> Task details: Determine how many lines below hold the string "boat". Reply with the number alone.

> Object state change records:
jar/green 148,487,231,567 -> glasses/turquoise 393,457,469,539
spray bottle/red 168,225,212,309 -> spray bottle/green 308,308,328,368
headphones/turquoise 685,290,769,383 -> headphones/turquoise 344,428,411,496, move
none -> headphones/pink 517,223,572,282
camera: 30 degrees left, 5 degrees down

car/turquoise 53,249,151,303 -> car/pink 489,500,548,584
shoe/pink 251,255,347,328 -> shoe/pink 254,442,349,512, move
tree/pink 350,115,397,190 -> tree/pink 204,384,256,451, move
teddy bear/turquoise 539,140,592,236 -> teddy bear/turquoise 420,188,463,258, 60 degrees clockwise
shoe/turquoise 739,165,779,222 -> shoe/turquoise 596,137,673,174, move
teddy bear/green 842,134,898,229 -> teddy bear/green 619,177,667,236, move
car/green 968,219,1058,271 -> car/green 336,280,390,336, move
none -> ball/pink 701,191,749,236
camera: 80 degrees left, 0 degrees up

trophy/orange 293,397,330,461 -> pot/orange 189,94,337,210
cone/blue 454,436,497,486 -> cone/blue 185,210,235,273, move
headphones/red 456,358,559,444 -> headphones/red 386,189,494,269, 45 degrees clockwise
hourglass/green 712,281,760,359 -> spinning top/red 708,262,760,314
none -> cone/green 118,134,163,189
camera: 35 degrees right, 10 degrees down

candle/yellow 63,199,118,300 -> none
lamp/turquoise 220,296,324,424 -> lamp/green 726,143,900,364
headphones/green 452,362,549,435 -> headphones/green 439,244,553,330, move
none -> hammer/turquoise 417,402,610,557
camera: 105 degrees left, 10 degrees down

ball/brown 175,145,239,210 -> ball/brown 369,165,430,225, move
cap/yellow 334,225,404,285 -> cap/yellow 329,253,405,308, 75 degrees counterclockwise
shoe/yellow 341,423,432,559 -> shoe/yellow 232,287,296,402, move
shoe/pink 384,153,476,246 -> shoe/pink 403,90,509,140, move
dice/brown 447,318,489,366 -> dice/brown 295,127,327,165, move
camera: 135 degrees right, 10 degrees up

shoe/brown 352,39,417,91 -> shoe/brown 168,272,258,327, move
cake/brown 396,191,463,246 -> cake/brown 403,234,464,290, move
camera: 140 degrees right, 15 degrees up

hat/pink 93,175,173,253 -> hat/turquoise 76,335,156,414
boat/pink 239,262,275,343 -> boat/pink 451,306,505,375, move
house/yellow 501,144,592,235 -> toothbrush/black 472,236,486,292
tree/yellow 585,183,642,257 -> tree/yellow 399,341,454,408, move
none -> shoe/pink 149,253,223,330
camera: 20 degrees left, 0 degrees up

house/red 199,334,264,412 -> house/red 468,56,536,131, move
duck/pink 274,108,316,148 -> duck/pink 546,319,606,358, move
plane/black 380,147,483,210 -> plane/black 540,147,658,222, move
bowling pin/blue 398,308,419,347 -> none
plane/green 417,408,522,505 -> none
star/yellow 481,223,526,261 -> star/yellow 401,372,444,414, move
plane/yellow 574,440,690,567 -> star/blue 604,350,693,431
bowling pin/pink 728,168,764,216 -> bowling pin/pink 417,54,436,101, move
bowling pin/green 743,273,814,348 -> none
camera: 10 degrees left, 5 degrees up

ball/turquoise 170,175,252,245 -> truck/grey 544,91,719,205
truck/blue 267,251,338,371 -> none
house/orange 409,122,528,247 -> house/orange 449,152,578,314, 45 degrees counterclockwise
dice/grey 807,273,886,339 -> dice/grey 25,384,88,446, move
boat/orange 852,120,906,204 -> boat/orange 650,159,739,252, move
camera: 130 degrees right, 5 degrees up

> Solution to this exercise: 2